TASK ITEM: Restate every line of the material below word for word, skipping the images.

::: AVAILABLE DATA

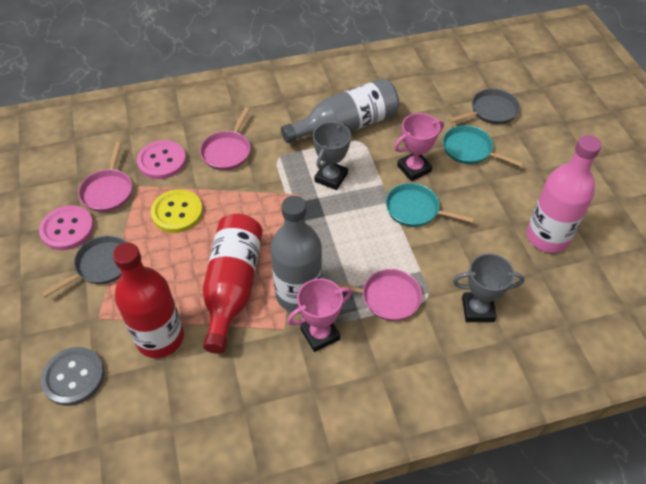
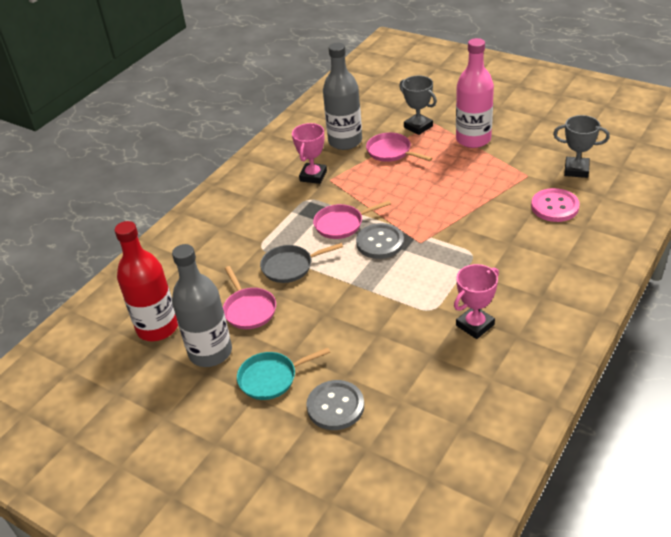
grey button: 1 -> 2
grey pan: 2 -> 1
pink button: 2 -> 1
red bottle: 2 -> 1
turquoise pan: 2 -> 1
yellow button: 1 -> 0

::::::

THE COMPLETED TASK:
grey button: 1 -> 2
grey pan: 2 -> 1
pink button: 2 -> 1
red bottle: 2 -> 1
turquoise pan: 2 -> 1
yellow button: 1 -> 0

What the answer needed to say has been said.